COLLECTED DATA:
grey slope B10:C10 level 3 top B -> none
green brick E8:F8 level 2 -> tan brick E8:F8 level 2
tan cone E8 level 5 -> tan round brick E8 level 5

ABOUT THIS TASK:
Please tally the lines of the material that contain the word "brick", then give the total alone.

YOUR SOLUTION:
2